● **About this task**: Please restate every entry exactly. Leave out the pictures.
+++ Exercise materials +++
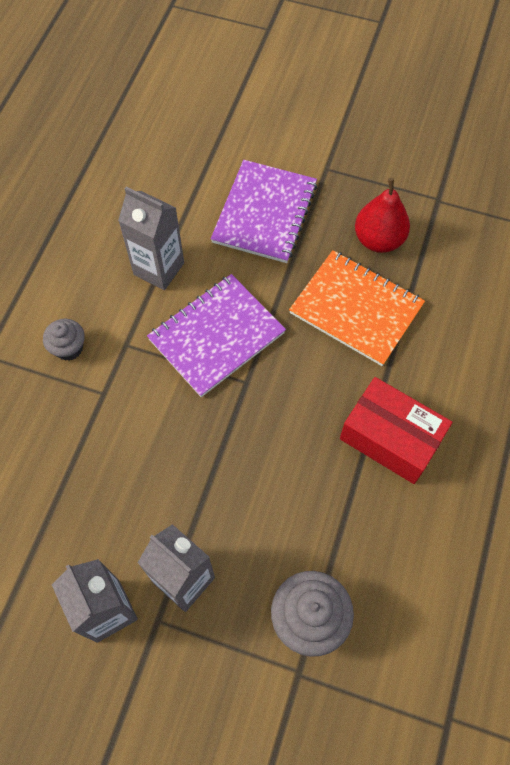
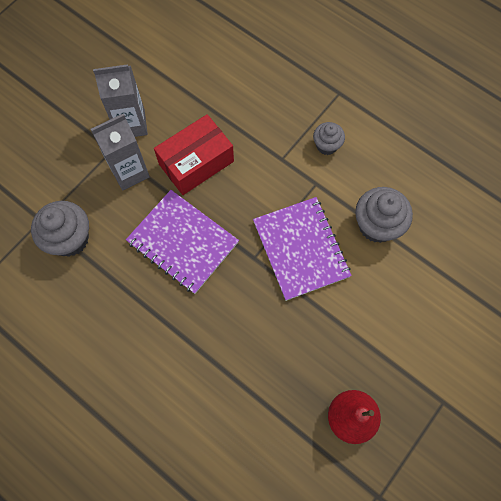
camera: 110 degrees right, 5 degrees up
(159, 268) = (377, 225): grey carton -> grey cupcake
(265, 213) = (408, 327): purple notebook -> purple notebook (182, 242)
(356, 309) = (287, 367): orange notebook -> none
(390, 438) = (167, 347): red box -> red box (196, 163)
+++
● **Your response**:
camera: 110 degrees right, 5 degrees up
(159, 268) = (377, 225): grey carton -> grey cupcake
(265, 213) = (408, 327): purple notebook -> purple notebook (182, 242)
(356, 309) = (287, 367): orange notebook -> none
(390, 438) = (167, 347): red box -> red box (196, 163)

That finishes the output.